WORK TASK » Among the entries below, how many lines have the word "minus"? Answer only with the number.

___ EXTRACTED RECORDS

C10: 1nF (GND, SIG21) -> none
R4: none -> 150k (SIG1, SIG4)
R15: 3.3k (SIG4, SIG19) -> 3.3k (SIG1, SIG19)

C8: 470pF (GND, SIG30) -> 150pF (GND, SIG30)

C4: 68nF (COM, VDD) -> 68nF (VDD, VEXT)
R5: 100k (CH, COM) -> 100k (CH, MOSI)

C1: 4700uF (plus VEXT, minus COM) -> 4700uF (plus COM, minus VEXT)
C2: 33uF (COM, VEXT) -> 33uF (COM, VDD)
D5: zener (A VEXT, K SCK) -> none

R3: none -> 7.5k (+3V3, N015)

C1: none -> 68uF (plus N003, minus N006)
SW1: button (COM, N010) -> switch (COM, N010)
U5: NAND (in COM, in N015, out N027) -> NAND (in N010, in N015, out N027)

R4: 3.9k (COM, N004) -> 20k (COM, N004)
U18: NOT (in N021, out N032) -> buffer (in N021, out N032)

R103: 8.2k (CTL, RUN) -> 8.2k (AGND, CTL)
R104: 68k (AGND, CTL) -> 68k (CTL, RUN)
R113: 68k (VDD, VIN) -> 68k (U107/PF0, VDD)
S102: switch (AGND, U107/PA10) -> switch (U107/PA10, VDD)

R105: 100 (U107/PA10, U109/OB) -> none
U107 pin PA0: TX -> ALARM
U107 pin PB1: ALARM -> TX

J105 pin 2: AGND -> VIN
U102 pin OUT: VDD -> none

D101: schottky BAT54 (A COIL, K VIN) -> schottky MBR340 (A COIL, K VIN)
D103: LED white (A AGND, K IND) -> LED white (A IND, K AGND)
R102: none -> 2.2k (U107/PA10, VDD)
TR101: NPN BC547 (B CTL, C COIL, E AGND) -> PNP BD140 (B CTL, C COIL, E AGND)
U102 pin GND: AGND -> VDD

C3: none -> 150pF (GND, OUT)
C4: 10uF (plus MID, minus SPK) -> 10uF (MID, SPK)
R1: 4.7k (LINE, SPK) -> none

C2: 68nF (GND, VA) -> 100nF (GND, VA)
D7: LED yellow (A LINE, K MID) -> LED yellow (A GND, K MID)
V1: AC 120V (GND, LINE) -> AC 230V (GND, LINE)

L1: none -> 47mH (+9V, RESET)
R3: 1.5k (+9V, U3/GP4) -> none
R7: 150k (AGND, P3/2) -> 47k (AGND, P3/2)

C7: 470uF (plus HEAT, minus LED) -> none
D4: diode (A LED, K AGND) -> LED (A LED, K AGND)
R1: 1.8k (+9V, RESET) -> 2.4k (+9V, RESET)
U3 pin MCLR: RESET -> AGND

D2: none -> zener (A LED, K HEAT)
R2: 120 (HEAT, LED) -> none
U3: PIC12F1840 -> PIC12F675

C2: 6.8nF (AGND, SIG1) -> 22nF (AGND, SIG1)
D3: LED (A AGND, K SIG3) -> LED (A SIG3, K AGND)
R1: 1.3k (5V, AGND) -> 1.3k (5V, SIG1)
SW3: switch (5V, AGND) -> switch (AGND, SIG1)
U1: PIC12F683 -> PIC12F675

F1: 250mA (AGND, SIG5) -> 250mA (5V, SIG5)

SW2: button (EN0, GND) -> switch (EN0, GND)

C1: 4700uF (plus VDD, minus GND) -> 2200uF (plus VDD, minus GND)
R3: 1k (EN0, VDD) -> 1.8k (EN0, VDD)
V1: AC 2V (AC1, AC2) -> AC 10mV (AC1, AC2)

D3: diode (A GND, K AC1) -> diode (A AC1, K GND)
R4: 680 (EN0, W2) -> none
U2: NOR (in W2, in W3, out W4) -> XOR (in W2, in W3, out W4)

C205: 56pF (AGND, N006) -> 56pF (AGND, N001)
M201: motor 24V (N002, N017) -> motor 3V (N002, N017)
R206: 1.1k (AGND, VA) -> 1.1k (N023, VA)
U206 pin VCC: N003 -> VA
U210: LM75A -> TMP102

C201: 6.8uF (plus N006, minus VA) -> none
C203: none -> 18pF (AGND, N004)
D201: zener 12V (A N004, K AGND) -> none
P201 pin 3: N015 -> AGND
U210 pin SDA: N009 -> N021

______

RESPONSE » 6